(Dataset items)
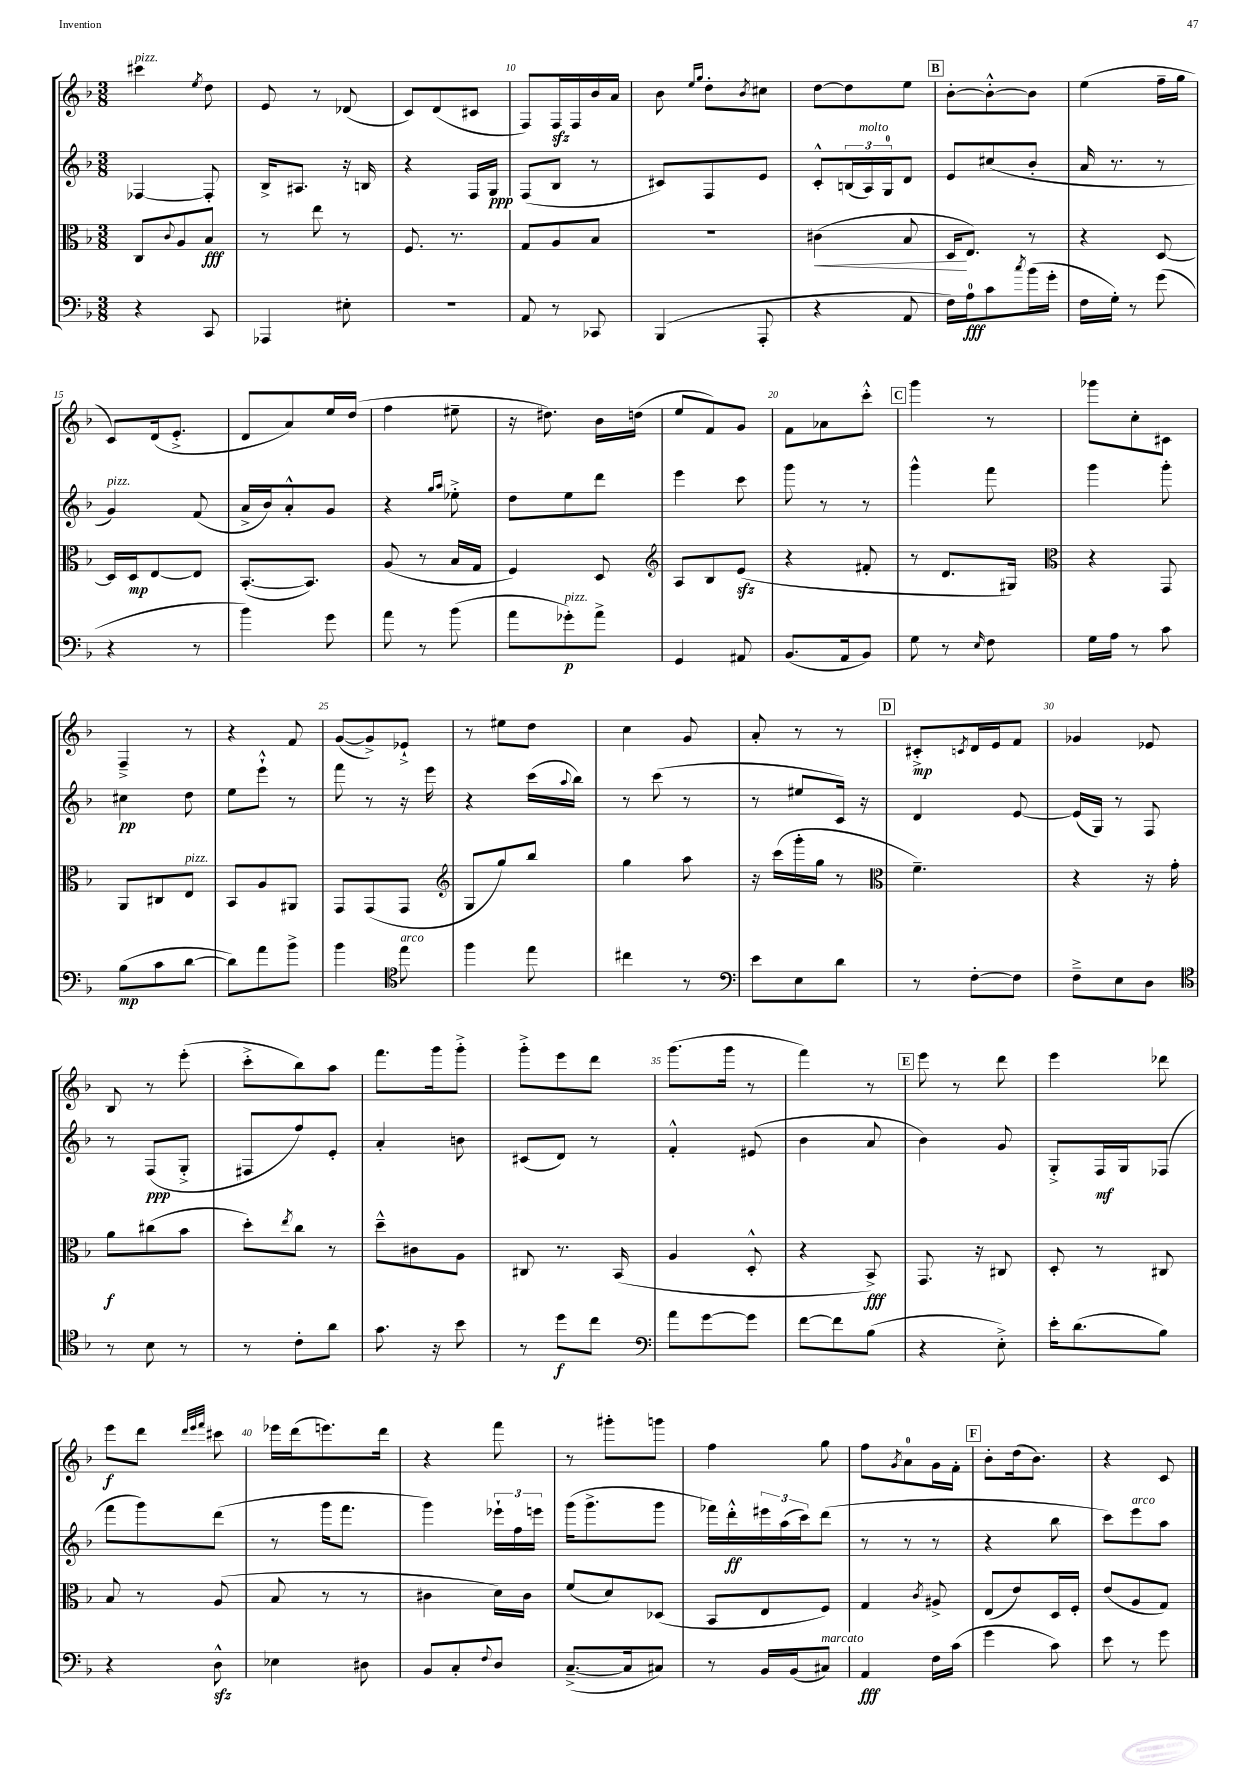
<<
\new StaffGroup <<
\new Staff = "s0" {
    \clef treble \key f \major \numericTimeSignature \time 3/8
    cis'''4^\markup { \italic "pizz." } \acciaccatura { e''8 } d''8 |
    e'8 r8 des'8( |
    c'8) d'8( cis'8 |
    f8) f16\sfz f16 bes'16 a'16 |
    bes'8 \grace { e''16 g''16 } d''8-. \acciaccatura { bes'8 } cis''8 |
    d''8~ d''8 e''8 |
    \mark \markup { \box "B" } bes'8~-. bes'8~-.-^ bes'8 |
    e''4( f''16-- g''16 |
    c'8) d'16( e'8.-.-> |
    d'8 a'8) e''16 d''16( |
    f''4 eis''8-- |
    r16 dis''8.) bes'16 d''16( |
    e''8 f'8) g'8 |
    f'8 aes'8 c'''8-.-^ |
    \mark \markup { \box "C" } g'''4 r8 |
    ges'''8 c''8-. cis'8 |
    f4---> r8 |
    r4 f'8 |
    g'8~( g'8->) ees'8-!-> |
    r8 eis''8 d''8 |
    c''4 g'8 |
    a'8-. r8 r8 |
    \mark \markup { \box "D" } cis'8-.->\mp \acciaccatura { c'8 } d'16 e'16 f'8 |
    ges'4 ees'8 |
    bes8 r8 e'''8-.( |
    c'''8-.-> bes''8) a''8 |
    f'''8. g'''16 g'''8-.-> |
    g'''8-.-> e'''8 d'''8 |
    g'''8.( g'''16 r8 |
    f'''4) r8 |
    \mark \markup { \box "E" } e'''8 r8 d'''8 |
    e'''4 des'''8 |
    e'''8\f d'''8 \grace { d'''32 e'''32 f'''32 } cis'''8 |
    ees'''16 d'''16( e'''8.) d'''16 |
    r4 f'''8 |
    r8 gis'''8-. g'''8 |
    f''4 g''8 |
    f''8 \acciaccatura { g'8 } a'8-0 g'16 f'16-. |
    \mark \markup { \box "F" } bes'8-. d''16( bes'8.) |
    r4 c'8 \bar "|." |
}
\new Staff = "s1" {
    \clef treble \key f \major \numericTimeSignature \time 3/8
    fes4~ fes8-. |
    bes16-> ais8. r16 b16 |
    r4 f16 g16\ppp |
    f8( bes8 r8 |
    cis'8) f8 e'8 |
    c'8-.-^ \tuplet 3/2 { b16( a16^\markup { \italic "molto" }) g16-0 } d'8 |
    \mark \markup { \box "B" } e'8 cis''8( bes'8-. |
    a'16 r8. r8 |
    g'4^\markup { \italic "pizz." }) f'8( |
    a'16-> bes'16) a'8-.-^ g'8 |
    r4 \grace { g''16 a''16 } ees''8-.-> |
    d''8 e''8 d'''8 |
    e'''4 c'''8 |
    g'''8 r8 r8 |
    \mark \markup { \box "C" } g'''4-^ f'''8 |
    g'''4 g'''8-. |
    cis''4\pp d''8 |
    e''8 e'''8-!-^ r8 |
    f'''8 r8 r16 e'''16 |
    r4 c'''16( \appoggiatura { a''8 } bes''16) |
    r8 c'''8( r8 |
    r8 eis''8 c'16) r16 |
    \mark \markup { \box "D" } d'4 e'8~ |
    e'16( g16) r8 f8 |
    r8 f8\ppp( g8-.-> |
    fis8 f''8) e'8-. |
    a'4-. b'8 |
    cis'8( d'8) r8 |
    f'4-.-^ eis'8( |
    bes'4 a'8 |
    \mark \markup { \box "E" } bes'4) g'8 |
    g8-.-> f16\mf g16 fes8( |
    f'''8 g'''8) d'''8( |
    r8 g'''16 f'''8. |
    g'''4) \tuplet 3/2 { ees'''16-! f''16 e'''16 } |
    g'''16( g'''8.-> g'''8 |
    fes'''16) d'''16-.-^\ff \tuplet 3/2 { eis'''16 a''16( c'''16) } d'''8( |
    r8 r8 r8 |
    \mark \markup { \box "F" } r4 bes''8 |
    c'''8) e'''8^\markup { \italic "arco" } a''8 \bar "|." |
}
\new Staff = "s2" {
    \clef alto \key f \major \numericTimeSignature \time 3/8
    c8 \appoggiatura { c'8 } a8 bes8\fff |
    r8 e''8 r8 |
    f8. r8. |
    g8 a8 bes8 |
    R4. |
    cis'4\<( bes8 |
    \mark \markup { \box "B" } d16\! e8.) r8 |
    r4 d8~ |
    d16 d16\mp e8~ e8 |
    bes,8.~-.( bes,8.) |
    a8( r8 bes16 g16 |
    f4) d8 |
    \clef treble a8 bes8 e'8\sfz( |
    r4 fis'8-. |
    \mark \markup { \box "C" } r8 d'8. gis16) |
    \clef alto r4 g,8 |
    a,8 cis8 e8^\markup { \italic "pizz." } |
    bes,8 a8 ais,8 |
    g,8 g,8( g,8 |
    \clef treble g8 g''8) bes''8 |
    g''4 a''8 |
    r16 c'''16( g'''16-. g''16 r8 |
    \mark \markup { \box "D" } \clef alto f'4.--) |
    r4 r16 g'16-. |
    a'8\f cis''8( bes'8 |
    d''8-.) \acciaccatura { e''8 } c''8 r8 |
    d''8---^ cis'8 a8 |
    cis8 r8. bes,16( |
    a4 d8-.-^ |
    r4 bes,8->\fff) |
    \mark \markup { \box "E" } g,8. r16 cis8 |
    d8-. r8 cis8 |
    bes8 r8 a8( |
    bes8 r8 r8 |
    cis'4 d'16) cis'16 |
    f'8( d'8) des8( |
    bes,8 e8 f8) |
    g4 \acciaccatura { c'8 } ais8-> |
    \mark \markup { \box "F" } e8( e'8) d16 f16-. |
    e'8( a8 g8) \bar "|." |
}
\new Staff = "s3" {
    \clef bass \key f \major \numericTimeSignature \time 3/8
    r4 c,8 |
    aes,,4 eis8-. |
    r4. |
    a,8 r8 ces,8 |
    bes,,4( a,,8-. |
    r4 a,8 |
    \mark \markup { \box "B" } f16) a16-0\fff c'8 \acciaccatura { c''8 } bes'16( g'16-. |
    f16 g16-.) r8 g'8( |
    r4 r8 |
    bes'4) g'8 |
    a'8 r8 bes'8( |
    a'8 ges'8-.\p^\markup { \italic "pizz." }) a'8-> |
    g,4 ais,8 |
    bes,8.( a,16 bes,8) |
    \mark \markup { \box "C" } g8 r8 \grace { e16 } f8 |
    g16 a16 r8 c'8 |
    bes8\mp( c'8 d'8~ |
    d'8) a'8 bes'8-> |
    bes'4 \clef tenor e''8^\markup { \italic "arco" } |
    f''4 e''8 |
    cis''4 r8 |
    \clef bass e'8 e8 d'8 |
    \mark \markup { \box "D" } r8 f8~-. f8 |
    f8---> e8 d8 |
    \clef tenor r8 bes8 r8 |
    r8 c'8-. a'8 |
    g'8. r16 bes'8 |
    r8 d''8\f c''8 |
    \clef bass a'8 g'8~ g'8 |
    f'8~ f'8 bes8( |
    \mark \markup { \box "E" } r4 e8-.->) |
    e'16-. d'8.( bes8) |
    r4 d8-^\sfz |
    ees4 dis8 |
    bes,8 c8-. \appoggiatura { f8 } d8 |
    c8.~--->( c16 cis8) |
    r8 bes,16 bes,16( cis8^\markup { \italic "marcato" }) |
    a,4\fff f16 c'16( |
    \mark \markup { \box "F" } g'4 c'8) |
    e'8 r8 g'8 \bar "|." |
}
>>
>>
\layout { \context { \Score currentBarNumber = #7 \override BarNumber.break-visibility = ##(#f #t #t) barNumberVisibility = #(every-nth-bar-number-visible 5) } }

PROBLEM TO WORK ON.
Copy all of the lines above word for word. Leave the pictures out of your copy.

FULL RESPONSE.
<<
\new StaffGroup <<
\new Staff = "s0" {
    \clef treble \key f \major \numericTimeSignature \time 3/8
    cis'''4^\markup { \italic "pizz." } \acciaccatura { e''8 } d''8 |
    e'8 r8 des'8( |
    c'8) d'8( cis'8 |
    f8) f16\sfz f16 bes'16 a'16 |
    bes'8 \grace { e''16 g''16 } d''8-. \acciaccatura { bes'8 } cis''8 |
    d''8~ d''8 e''8 |
    \mark \markup { \box "B" } bes'8~-. bes'8~-.-^ bes'8 |
    e''4( f''16-- g''16 |
    c'8) d'16( e'8.-.-> |
    d'8 a'8) e''16 d''16( |
    f''4 eis''8-- |
    r16 dis''8.) bes'16 d''16( |
    e''8 f'8) g'8 |
    f'8 aes'8 c'''8-.-^ |
    \mark \markup { \box "C" } g'''4 r8 |
    ges'''8 c''8-. cis'8 |
    f4---> r8 |
    r4 f'8 |
    g'8~( g'8->) ees'8-!-> |
    r8 eis''8 d''8 |
    c''4 g'8 |
    a'8-. r8 r8 |
    \mark \markup { \box "D" } cis'8-.->\mp \acciaccatura { c'8 } d'16 e'16 f'8 |
    ges'4 ees'8 |
    bes8 r8 e'''8-.( |
    c'''8-.-> bes''8) a''8 |
    f'''8. g'''16 g'''8-.-> |
    g'''8-.-> e'''8 d'''8 |
    g'''8.( g'''16 r8 |
    f'''4) r8 |
    \mark \markup { \box "E" } e'''8 r8 d'''8 |
    e'''4 des'''8 |
    e'''8\f d'''8 \grace { d'''32 e'''32 f'''32 } cis'''8 |
    ees'''16 d'''16( e'''8.) d'''16 |
    r4 f'''8 |
    r8 gis'''8-. g'''8 |
    f''4 g''8 |
    f''8 \acciaccatura { g'8 } a'8-0 g'16 f'16-. |
    \mark \markup { \box "F" } bes'8-. d''16( bes'8.) |
    r4 c'8 \bar "|." |
}
\new Staff = "s1" {
    \clef treble \key f \major \numericTimeSignature \time 3/8
    fes4~ fes8-. |
    bes16-> ais8. r16 b16 |
    r4 f16 g16\ppp |
    f8( bes8 r8 |
    cis'8) f8 e'8 |
    c'8-.-^ \tuplet 3/2 { b16( a16^\markup { \italic "molto" }) g16-0 } d'8 |
    \mark \markup { \box "B" } e'8 cis''8( bes'8-. |
    a'16 r8. r8 |
    g'4^\markup { \italic "pizz." }) f'8( |
    a'16-> bes'16) a'8-.-^ g'8 |
    r4 \grace { g''16 a''16 } ees''8-.-> |
    d''8 e''8 d'''8 |
    e'''4 c'''8 |
    g'''8 r8 r8 |
    \mark \markup { \box "C" } g'''4-^ f'''8 |
    g'''4 g'''8-. |
    cis''4\pp d''8 |
    e''8 e'''8-!-^ r8 |
    f'''8 r8 r16 e'''16 |
    r4 c'''16( \appoggiatura { a''8 } bes''16) |
    r8 c'''8( r8 |
    r8 eis''8 c'16) r16 |
    \mark \markup { \box "D" } d'4 e'8~ |
    e'16( g16) r8 f8 |
    r8 f8\ppp( g8-.-> |
    fis8 f''8) e'8-. |
    a'4-. b'8 |
    cis'8( d'8) r8 |
    f'4-.-^ eis'8( |
    bes'4 a'8 |
    \mark \markup { \box "E" } bes'4) g'8 |
    g8-.-> f16\mf g16 fes8( |
    f'''8 g'''8) d'''8( |
    r8 g'''16 f'''8. |
    g'''4) \tuplet 3/2 { ees'''16-! f''16 e'''16 } |
    g'''16( g'''8.-> g'''8 |
    fes'''16) d'''16-.-^\ff \tuplet 3/2 { eis'''16 a''16( c'''16) } d'''8( |
    r8 r8 r8 |
    \mark \markup { \box "F" } r4 bes''8 |
    c'''8) e'''8^\markup { \italic "arco" } a''8 \bar "|." |
}
\new Staff = "s2" {
    \clef alto \key f \major \numericTimeSignature \time 3/8
    c8 \appoggiatura { c'8 } a8 bes8\fff |
    r8 e''8 r8 |
    f8. r8. |
    g8 a8 bes8 |
    R4. |
    cis'4\<( bes8 |
    \mark \markup { \box "B" } d16\! e8.) r8 |
    r4 d8~ |
    d16 d16\mp e8~ e8 |
    bes,8.~-.( bes,8.) |
    a8( r8 bes16 g16 |
    f4) d8 |
    \clef treble a8 bes8 e'8\sfz( |
    r4 fis'8-. |
    \mark \markup { \box "C" } r8 d'8. gis16) |
    \clef alto r4 g,8 |
    a,8 cis8 e8^\markup { \italic "pizz." } |
    bes,8 a8 ais,8 |
    g,8 g,8( g,8 |
    \clef treble g8 g''8) bes''8 |
    g''4 a''8 |
    r16 c'''16( g'''16-. g''16 r8 |
    \mark \markup { \box "D" } \clef alto f'4.--) |
    r4 r16 g'16-. |
    a'8\f cis''8( bes'8 |
    d''8-.) \acciaccatura { e''8 } c''8 r8 |
    d''8---^ cis'8 a8 |
    cis8 r8. bes,16( |
    a4 d8-.-^ |
    r4 bes,8->\fff) |
    \mark \markup { \box "E" } g,8. r16 cis8 |
    d8-. r8 cis8 |
    bes8 r8 a8( |
    bes8 r8 r8 |
    cis'4 d'16) cis'16 |
    f'8( d'8) des8( |
    bes,8 e8 f8) |
    g4 \acciaccatura { c'8 } ais8-> |
    \mark \markup { \box "F" } e8( e'8) d16 f16-. |
    e'8( a8 g8) \bar "|." |
}
\new Staff = "s3" {
    \clef bass \key f \major \numericTimeSignature \time 3/8
    r4 c,8 |
    aes,,4 eis8-. |
    r4. |
    a,8 r8 ces,8 |
    bes,,4( a,,8-. |
    r4 a,8 |
    \mark \markup { \box "B" } f16) a16-0\fff c'8 \acciaccatura { c''8 } bes'16( g'16-. |
    f16 g16-.) r8 g'8( |
    r4 r8 |
    bes'4) g'8 |
    a'8 r8 bes'8( |
    a'8 ges'8-.\p^\markup { \italic "pizz." }) a'8-> |
    g,4 ais,8 |
    bes,8.( a,16 bes,8) |
    \mark \markup { \box "C" } g8 r8 \grace { e16 } f8 |
    g16 a16 r8 c'8 |
    bes8\mp( c'8 d'8~ |
    d'8) a'8 bes'8-> |
    bes'4 \clef tenor e''8^\markup { \italic "arco" } |
    f''4 e''8 |
    cis''4 r8 |
    \clef bass e'8 e8 d'8 |
    \mark \markup { \box "D" } r8 f8~-. f8 |
    f8---> e8 d8 |
    \clef tenor r8 bes8 r8 |
    r8 c'8-. a'8 |
    g'8. r16 bes'8 |
    r8 d''8\f c''8 |
    \clef bass a'8 g'8~ g'8 |
    f'8~ f'8 bes8( |
    \mark \markup { \box "E" } r4 e8-.->) |
    e'16-. d'8.( bes8) |
    r4 d8-^\sfz |
    ees4 dis8 |
    bes,8 c8-. \appoggiatura { f8 } d8 |
    c8.~--->( c16 cis8) |
    r8 bes,16 bes,16( cis8^\markup { \italic "marcato" }) |
    a,4\fff f16 c'16( |
    \mark \markup { \box "F" } g'4 c'8) |
    e'8 r8 g'8 \bar "|." |
}
>>
>>
\layout { \context { \Score currentBarNumber = #7 \override BarNumber.break-visibility = ##(#f #t #t) barNumberVisibility = #(every-nth-bar-number-visible 5) } }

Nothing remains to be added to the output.